Items from a data source:
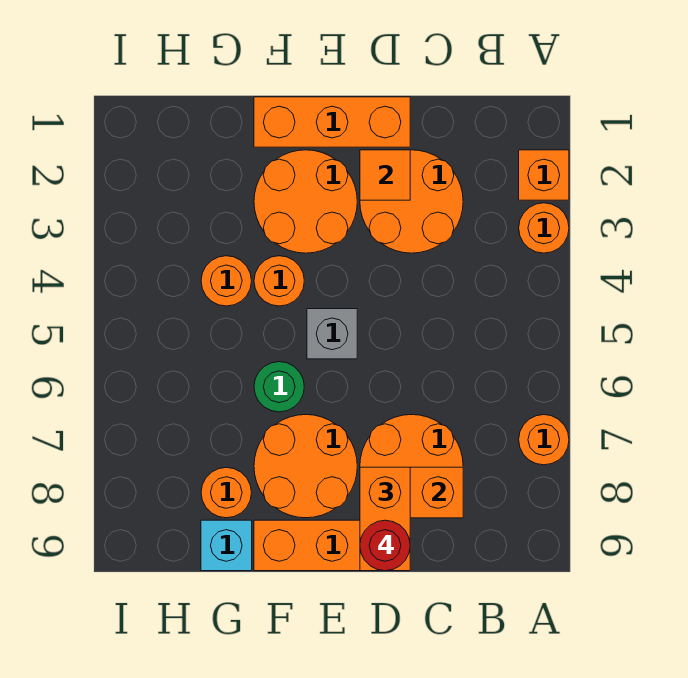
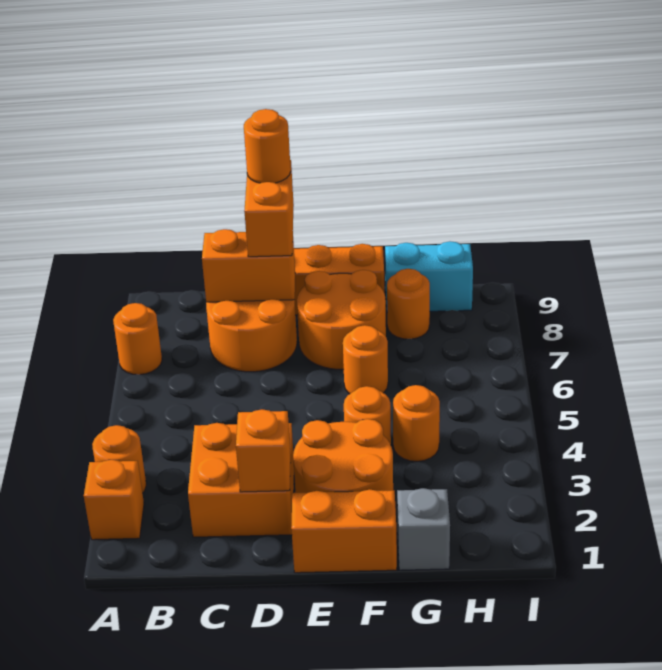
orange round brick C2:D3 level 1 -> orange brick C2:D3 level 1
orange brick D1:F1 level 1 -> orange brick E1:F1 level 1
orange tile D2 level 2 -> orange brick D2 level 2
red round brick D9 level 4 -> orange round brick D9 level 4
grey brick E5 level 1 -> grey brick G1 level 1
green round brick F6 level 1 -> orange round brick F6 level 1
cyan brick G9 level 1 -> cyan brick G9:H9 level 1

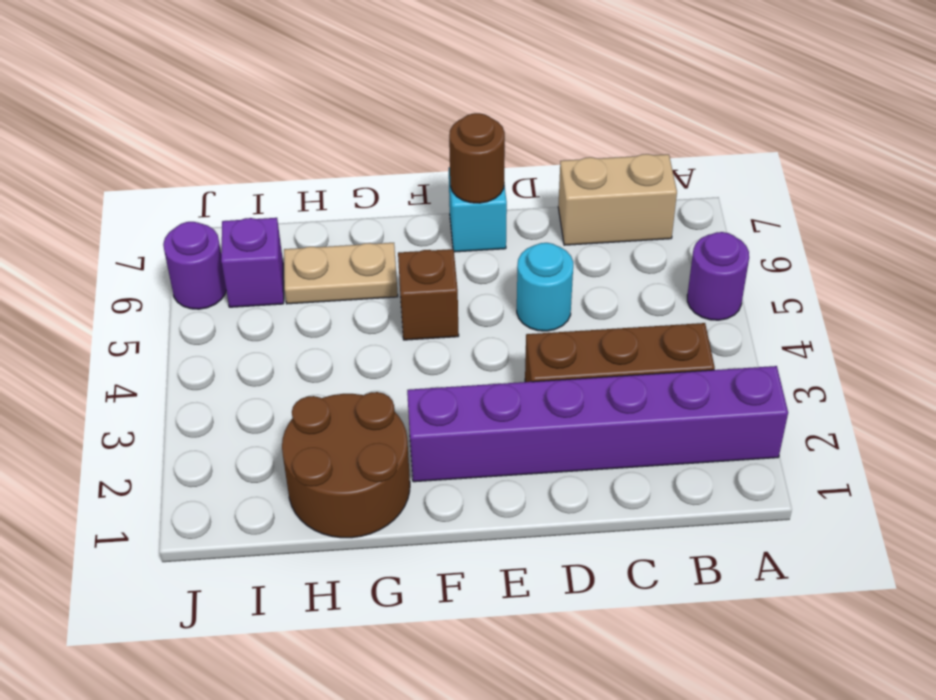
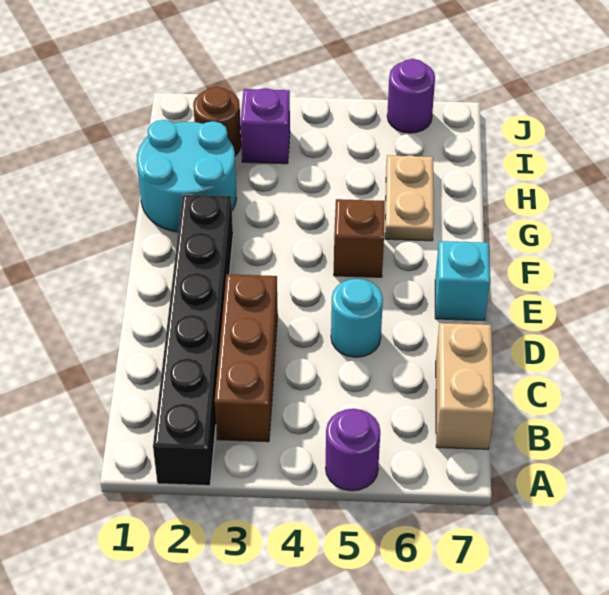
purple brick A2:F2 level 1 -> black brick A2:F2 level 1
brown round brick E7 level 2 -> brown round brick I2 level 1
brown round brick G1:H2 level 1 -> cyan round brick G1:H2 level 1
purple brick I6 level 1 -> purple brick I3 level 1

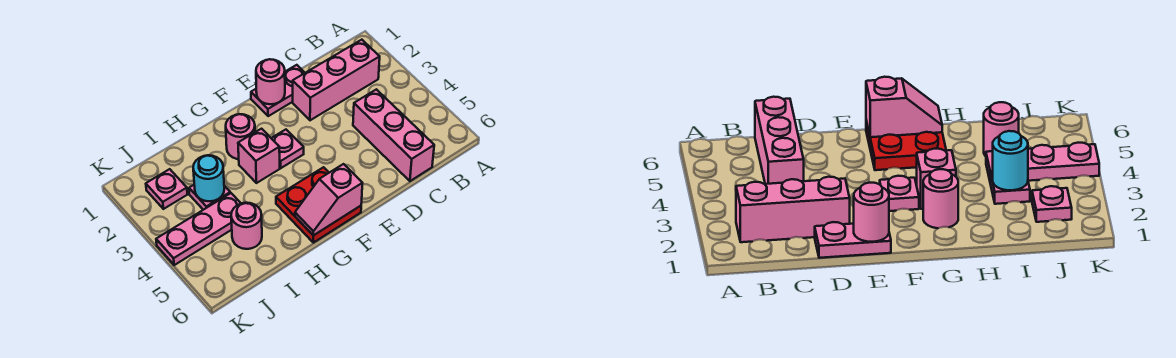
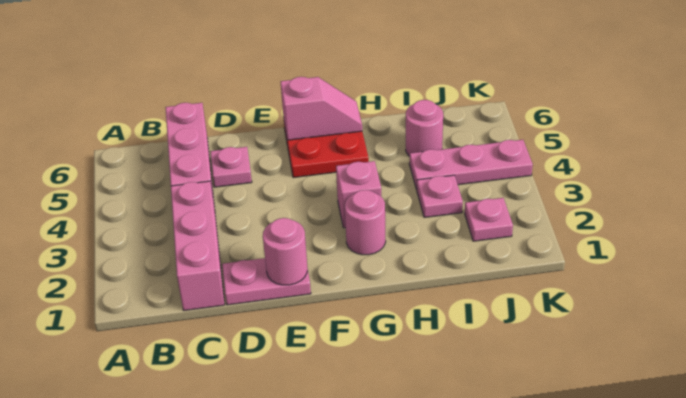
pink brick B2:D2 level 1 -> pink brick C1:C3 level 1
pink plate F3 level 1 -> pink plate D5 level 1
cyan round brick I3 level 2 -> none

**Task item:** Lines containing the word "cyan" are to be pulled from the records and copied.

**Solution for this problem:**
cyan brick G9 level 1 -> cyan brick G9:H9 level 1
brown round brick G1:H2 level 1 -> cyan round brick G1:H2 level 1
cyan round brick I3 level 2 -> none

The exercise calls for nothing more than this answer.